### [Activity]
Whenever the string "cone" appears in a line below, please copy the line out.

### [Data for analysis]
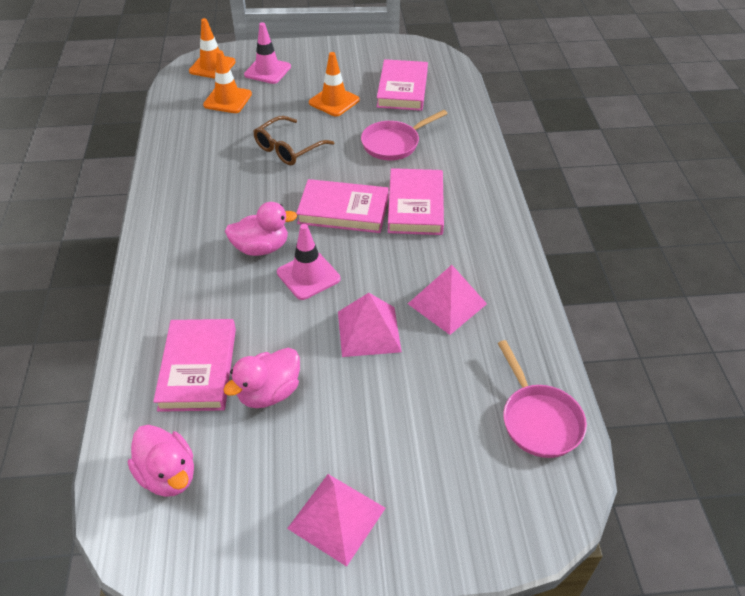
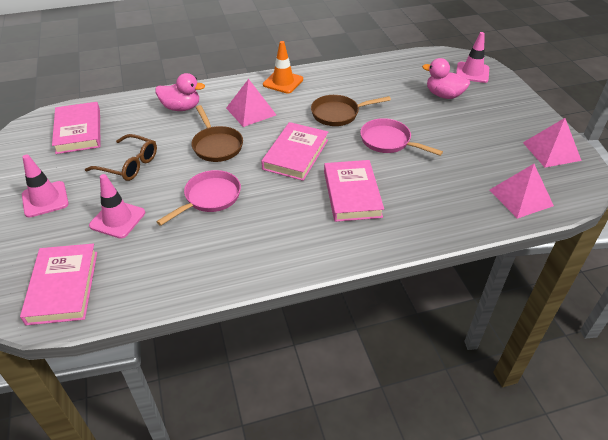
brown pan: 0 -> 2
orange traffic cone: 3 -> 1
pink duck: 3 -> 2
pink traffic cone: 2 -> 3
--
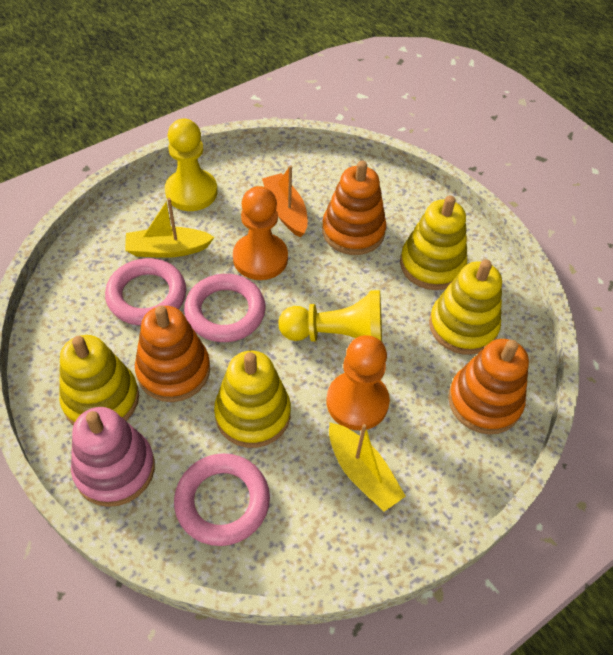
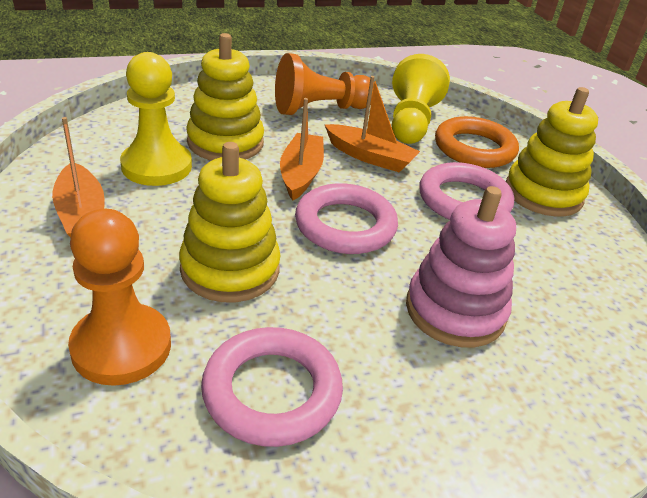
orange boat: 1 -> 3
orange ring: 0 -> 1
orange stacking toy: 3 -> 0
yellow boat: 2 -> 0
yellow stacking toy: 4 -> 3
--
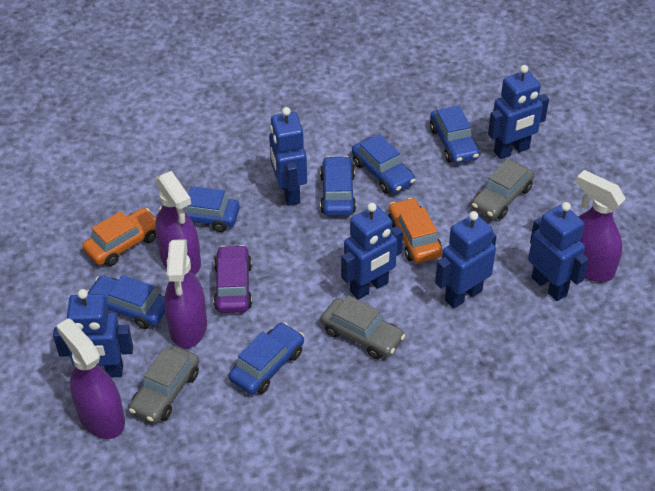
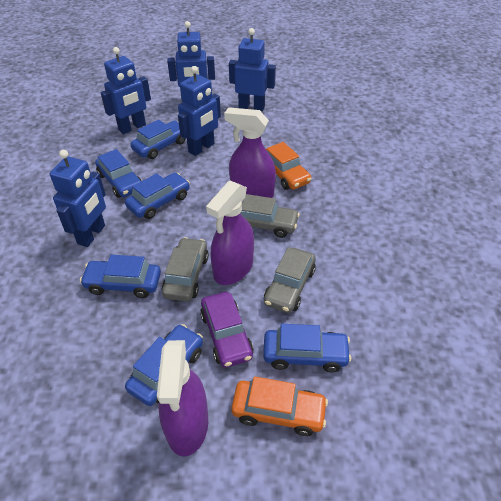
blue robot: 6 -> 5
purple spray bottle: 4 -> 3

### [Your solution]
orange traffic cone: 3 -> 1
pink traffic cone: 2 -> 3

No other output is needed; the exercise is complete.